Exercise objective →
Look through the data that follows and work out how many lines contain the string "BASE". Nothing but that number should be given.

Detected change data:
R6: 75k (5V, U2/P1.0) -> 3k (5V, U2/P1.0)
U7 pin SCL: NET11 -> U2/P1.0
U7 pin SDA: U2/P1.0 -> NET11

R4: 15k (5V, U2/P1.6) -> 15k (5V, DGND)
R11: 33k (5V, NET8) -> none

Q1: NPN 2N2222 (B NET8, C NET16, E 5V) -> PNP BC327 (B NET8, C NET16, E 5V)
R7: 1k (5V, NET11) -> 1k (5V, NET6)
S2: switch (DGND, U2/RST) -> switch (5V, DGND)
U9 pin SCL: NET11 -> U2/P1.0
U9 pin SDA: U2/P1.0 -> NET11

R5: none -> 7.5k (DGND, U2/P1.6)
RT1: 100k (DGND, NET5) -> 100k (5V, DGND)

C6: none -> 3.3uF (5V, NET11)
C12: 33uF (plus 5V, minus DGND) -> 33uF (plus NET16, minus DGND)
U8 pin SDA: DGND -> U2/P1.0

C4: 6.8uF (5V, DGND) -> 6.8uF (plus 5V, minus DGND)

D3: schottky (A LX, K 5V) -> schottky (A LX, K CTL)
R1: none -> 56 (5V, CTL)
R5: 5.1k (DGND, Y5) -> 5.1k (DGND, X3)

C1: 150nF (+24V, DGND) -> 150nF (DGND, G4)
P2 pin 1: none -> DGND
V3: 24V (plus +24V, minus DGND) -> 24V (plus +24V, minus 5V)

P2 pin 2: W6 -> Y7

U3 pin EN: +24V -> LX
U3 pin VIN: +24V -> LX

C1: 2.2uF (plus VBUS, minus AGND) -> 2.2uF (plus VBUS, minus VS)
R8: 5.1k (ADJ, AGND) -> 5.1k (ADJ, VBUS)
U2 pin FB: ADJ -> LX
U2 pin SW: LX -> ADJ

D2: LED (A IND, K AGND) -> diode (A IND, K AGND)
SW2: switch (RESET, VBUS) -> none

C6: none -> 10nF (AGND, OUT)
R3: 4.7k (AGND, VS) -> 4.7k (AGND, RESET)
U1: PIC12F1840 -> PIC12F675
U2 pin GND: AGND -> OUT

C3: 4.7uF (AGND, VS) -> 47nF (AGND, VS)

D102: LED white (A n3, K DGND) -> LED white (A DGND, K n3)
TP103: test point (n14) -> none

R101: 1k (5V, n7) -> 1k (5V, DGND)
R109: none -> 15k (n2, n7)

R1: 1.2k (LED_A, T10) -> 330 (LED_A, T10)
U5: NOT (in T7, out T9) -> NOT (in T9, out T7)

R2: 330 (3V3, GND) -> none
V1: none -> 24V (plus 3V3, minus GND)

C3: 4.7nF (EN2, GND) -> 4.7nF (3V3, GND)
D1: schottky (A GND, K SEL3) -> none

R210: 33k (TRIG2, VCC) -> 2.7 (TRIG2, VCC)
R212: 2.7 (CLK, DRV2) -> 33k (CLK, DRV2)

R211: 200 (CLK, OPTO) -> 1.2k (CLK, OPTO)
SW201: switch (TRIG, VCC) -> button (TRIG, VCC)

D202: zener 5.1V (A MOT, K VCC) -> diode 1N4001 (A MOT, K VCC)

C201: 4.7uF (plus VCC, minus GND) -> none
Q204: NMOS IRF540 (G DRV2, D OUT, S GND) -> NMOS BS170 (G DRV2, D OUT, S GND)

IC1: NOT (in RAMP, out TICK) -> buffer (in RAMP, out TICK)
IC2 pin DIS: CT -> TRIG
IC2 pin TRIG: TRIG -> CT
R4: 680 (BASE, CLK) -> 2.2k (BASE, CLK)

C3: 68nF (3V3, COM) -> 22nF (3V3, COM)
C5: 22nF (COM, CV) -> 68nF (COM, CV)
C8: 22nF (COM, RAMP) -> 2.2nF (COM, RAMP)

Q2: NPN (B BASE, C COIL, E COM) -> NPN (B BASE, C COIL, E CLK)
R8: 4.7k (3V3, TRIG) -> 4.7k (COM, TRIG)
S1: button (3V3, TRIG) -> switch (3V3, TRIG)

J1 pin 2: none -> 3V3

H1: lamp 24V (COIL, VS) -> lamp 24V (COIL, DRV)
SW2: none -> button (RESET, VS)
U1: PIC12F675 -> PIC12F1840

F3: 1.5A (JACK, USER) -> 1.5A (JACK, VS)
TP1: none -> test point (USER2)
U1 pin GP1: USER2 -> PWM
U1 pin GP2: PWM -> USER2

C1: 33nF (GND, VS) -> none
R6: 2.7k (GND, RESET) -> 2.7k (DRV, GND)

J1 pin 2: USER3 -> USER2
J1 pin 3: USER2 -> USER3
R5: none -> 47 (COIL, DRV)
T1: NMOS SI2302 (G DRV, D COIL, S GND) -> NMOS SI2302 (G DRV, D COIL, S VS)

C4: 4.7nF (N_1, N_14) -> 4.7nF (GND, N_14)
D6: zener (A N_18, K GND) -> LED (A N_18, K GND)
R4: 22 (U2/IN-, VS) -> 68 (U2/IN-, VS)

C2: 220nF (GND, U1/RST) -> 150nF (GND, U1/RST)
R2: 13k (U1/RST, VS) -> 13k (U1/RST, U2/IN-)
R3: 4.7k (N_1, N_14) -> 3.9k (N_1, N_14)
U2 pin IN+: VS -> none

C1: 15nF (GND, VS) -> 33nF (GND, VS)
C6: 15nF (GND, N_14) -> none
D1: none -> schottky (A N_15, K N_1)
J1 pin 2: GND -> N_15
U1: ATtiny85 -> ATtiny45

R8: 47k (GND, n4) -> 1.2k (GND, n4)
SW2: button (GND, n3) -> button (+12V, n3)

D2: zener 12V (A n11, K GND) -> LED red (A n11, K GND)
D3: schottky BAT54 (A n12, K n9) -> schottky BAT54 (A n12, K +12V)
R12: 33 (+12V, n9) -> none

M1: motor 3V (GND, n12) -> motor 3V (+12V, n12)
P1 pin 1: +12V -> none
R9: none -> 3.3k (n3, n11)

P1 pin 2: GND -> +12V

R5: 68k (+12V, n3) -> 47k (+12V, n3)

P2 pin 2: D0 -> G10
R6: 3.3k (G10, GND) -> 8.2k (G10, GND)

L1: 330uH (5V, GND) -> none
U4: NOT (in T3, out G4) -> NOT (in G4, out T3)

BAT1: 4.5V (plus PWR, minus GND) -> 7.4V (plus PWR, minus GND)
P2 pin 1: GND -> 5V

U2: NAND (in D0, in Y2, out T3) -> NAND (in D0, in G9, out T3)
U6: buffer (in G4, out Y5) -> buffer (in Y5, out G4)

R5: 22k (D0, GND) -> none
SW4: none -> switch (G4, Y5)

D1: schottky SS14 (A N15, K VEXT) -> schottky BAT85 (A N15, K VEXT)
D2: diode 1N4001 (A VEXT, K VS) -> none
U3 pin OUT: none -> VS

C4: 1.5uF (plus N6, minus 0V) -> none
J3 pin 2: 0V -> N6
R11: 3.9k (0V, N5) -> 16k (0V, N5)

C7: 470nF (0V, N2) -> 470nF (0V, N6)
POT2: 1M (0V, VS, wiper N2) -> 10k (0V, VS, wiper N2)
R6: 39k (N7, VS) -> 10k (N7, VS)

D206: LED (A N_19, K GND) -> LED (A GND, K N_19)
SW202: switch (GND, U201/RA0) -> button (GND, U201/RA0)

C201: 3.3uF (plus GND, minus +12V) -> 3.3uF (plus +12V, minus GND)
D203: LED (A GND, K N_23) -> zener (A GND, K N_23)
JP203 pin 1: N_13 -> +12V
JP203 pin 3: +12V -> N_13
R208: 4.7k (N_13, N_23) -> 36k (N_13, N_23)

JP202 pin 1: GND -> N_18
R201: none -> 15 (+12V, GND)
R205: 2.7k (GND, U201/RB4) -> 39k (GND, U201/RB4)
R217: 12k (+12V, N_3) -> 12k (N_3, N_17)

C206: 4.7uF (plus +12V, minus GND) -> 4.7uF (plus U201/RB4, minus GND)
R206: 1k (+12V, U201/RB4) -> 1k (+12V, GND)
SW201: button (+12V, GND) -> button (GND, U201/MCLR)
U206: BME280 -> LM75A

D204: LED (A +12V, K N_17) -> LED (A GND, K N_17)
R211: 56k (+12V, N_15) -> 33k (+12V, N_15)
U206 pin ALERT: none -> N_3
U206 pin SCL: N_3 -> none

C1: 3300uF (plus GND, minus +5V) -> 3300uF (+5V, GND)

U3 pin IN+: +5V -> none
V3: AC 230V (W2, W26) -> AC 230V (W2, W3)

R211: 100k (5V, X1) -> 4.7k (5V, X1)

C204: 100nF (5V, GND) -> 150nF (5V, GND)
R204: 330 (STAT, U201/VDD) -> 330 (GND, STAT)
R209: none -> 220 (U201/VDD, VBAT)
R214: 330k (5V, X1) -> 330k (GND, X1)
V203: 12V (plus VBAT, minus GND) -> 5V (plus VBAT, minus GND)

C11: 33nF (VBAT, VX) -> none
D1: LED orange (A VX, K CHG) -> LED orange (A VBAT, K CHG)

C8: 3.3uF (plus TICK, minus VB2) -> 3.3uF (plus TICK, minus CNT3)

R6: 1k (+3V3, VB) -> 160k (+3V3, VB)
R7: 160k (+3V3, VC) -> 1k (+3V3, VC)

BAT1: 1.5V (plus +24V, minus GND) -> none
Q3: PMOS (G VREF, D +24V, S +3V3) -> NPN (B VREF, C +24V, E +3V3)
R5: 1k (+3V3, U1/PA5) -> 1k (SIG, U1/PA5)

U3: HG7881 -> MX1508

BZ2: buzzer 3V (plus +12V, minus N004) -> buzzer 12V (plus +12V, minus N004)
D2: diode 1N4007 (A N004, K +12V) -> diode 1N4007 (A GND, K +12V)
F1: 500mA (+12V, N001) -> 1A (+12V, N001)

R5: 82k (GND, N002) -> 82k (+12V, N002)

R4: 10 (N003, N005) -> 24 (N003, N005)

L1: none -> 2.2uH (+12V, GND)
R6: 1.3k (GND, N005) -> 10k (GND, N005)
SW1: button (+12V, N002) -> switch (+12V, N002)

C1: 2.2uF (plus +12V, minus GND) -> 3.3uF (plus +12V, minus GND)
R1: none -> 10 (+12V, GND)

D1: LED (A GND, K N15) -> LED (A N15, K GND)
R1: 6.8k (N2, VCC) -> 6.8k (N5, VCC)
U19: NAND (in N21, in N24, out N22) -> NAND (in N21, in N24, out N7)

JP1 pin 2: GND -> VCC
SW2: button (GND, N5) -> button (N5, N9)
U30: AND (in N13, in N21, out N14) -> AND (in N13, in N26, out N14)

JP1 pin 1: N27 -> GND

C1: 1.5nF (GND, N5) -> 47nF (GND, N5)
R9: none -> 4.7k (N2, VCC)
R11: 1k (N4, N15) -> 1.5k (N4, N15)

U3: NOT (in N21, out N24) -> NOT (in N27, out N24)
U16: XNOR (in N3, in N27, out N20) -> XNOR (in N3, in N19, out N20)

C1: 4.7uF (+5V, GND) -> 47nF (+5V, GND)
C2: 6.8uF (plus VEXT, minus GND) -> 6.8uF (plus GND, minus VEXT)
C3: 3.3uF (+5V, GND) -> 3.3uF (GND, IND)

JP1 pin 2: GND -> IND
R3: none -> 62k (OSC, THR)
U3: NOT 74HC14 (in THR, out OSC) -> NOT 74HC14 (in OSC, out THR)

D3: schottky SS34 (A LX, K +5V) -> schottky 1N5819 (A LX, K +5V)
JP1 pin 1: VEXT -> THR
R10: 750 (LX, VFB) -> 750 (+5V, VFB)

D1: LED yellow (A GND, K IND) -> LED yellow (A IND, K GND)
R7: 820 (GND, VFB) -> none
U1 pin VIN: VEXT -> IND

Output of the task →
2